**About this task**
Output the exact lines that start at the one containing "turquoise cactus [423,72,489,202] -> none" and continue to the last line of the entries below; do not output pictures.

== Segment start ==

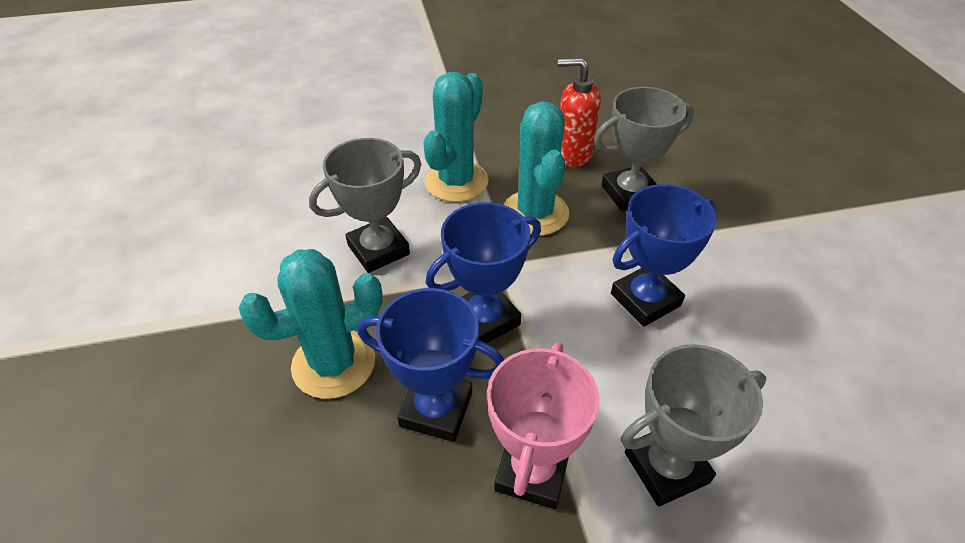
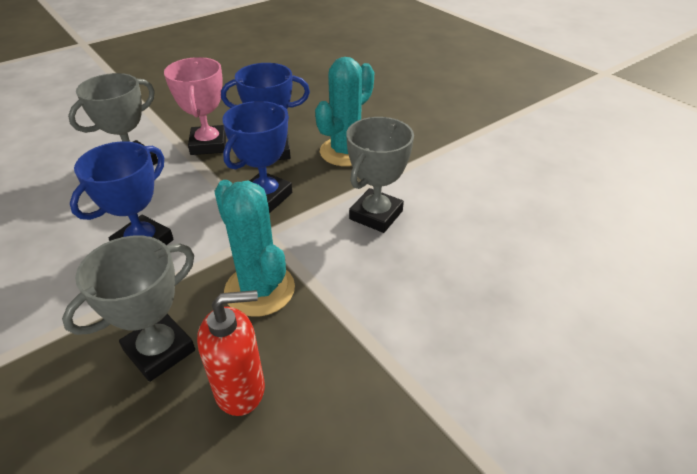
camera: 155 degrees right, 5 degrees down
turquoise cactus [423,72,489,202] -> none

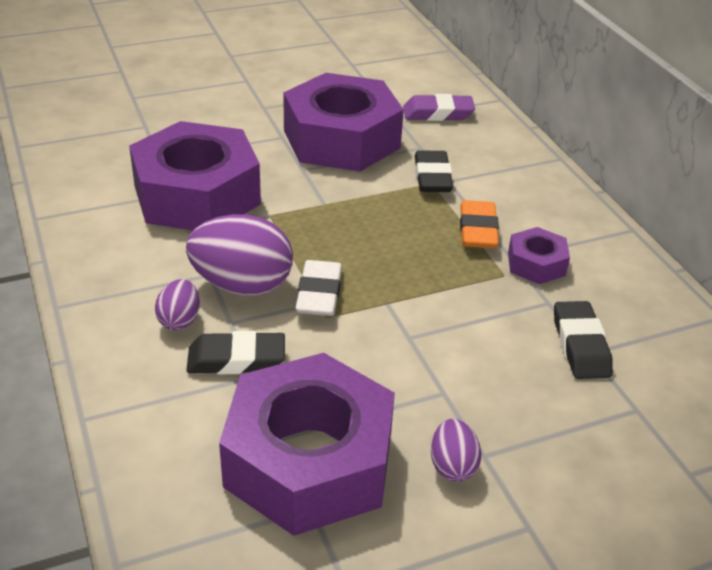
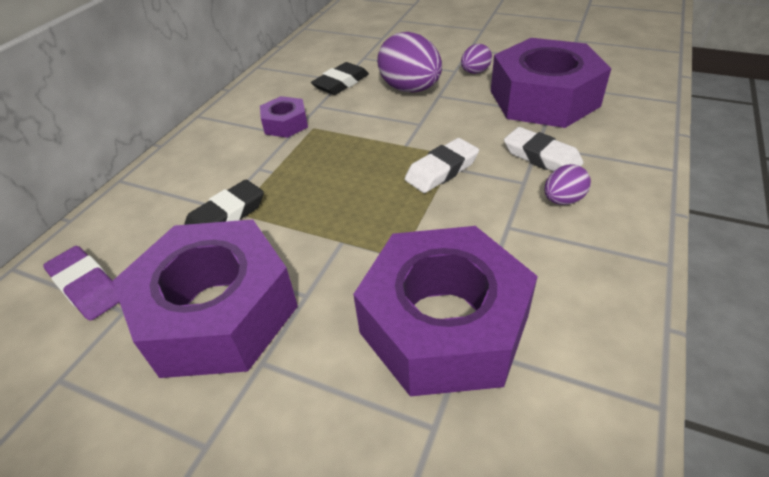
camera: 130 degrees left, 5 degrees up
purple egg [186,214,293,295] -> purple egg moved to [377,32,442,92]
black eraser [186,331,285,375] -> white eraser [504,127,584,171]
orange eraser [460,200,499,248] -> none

== Segment end ==

**Completed task**
turquoise cactus [423,72,489,202] -> none

camera: 130 degrees left, 5 degrees up
purple egg [186,214,293,295] -> purple egg moved to [377,32,442,92]
black eraser [186,331,285,375] -> white eraser [504,127,584,171]
orange eraser [460,200,499,248] -> none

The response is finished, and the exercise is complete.